— DIRECTIONS FOR THIS TASK —
Whenever the string "right" turns up in a line below, that line should be copied.

— DATA TO EXAMINE —

■ ■ ■ ■ ■ ■ ■

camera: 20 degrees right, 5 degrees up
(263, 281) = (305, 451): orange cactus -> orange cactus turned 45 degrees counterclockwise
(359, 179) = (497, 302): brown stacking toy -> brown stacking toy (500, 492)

■ ■ ■ ■ ■ ■ ■

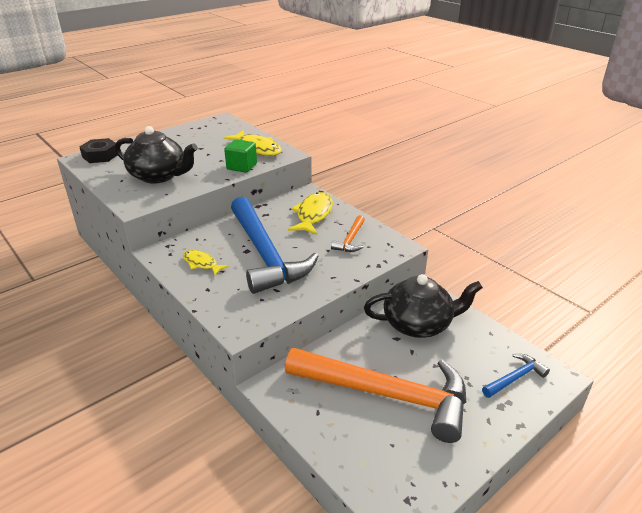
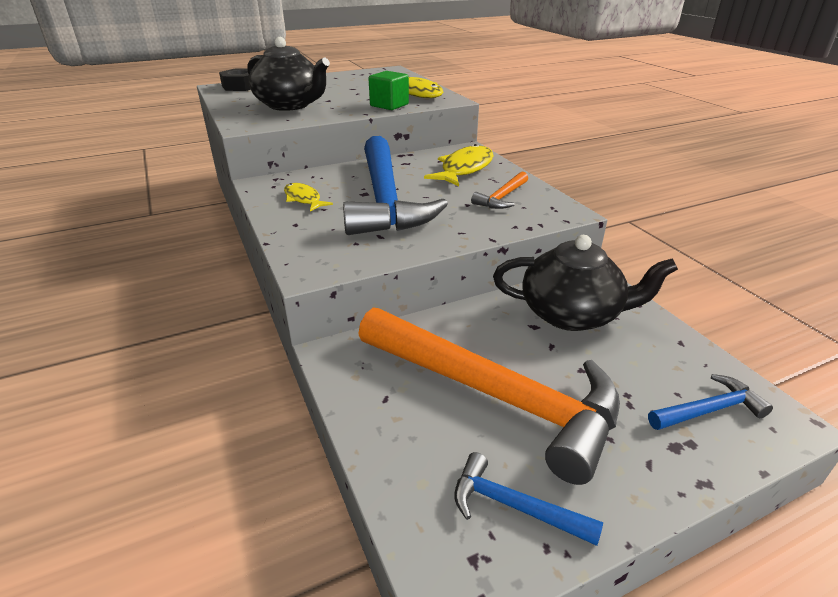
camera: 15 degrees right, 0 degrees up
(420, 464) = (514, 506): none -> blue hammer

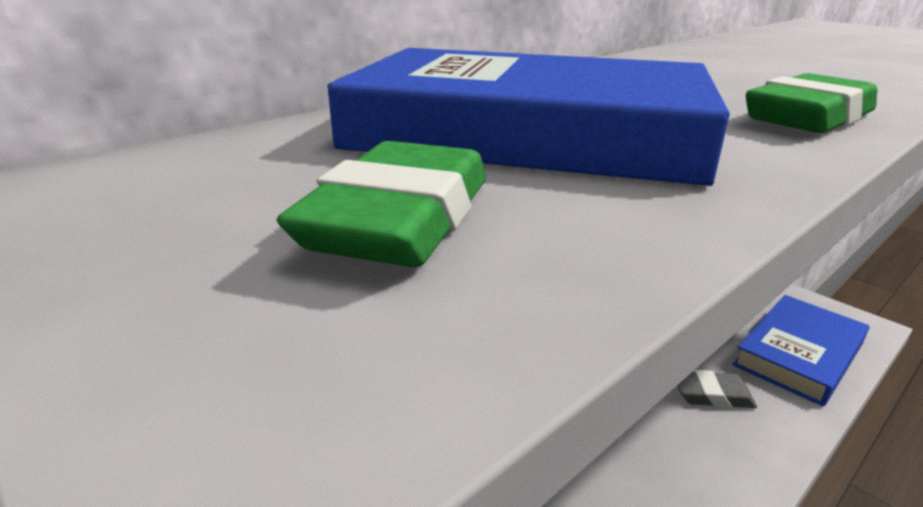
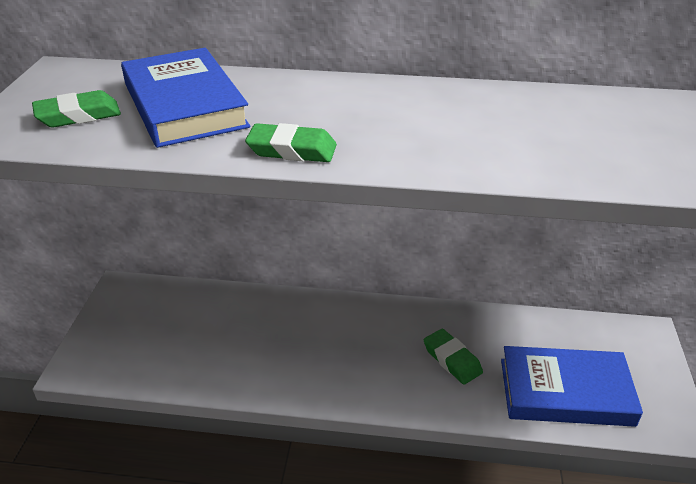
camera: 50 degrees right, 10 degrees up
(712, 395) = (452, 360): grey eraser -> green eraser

■ ■ ■ ■ ■ ■ ■

— SOLUTION TO THIS EXERCISE —
camera: 20 degrees right, 5 degrees up
camera: 15 degrees right, 0 degrees up
camera: 50 degrees right, 10 degrees up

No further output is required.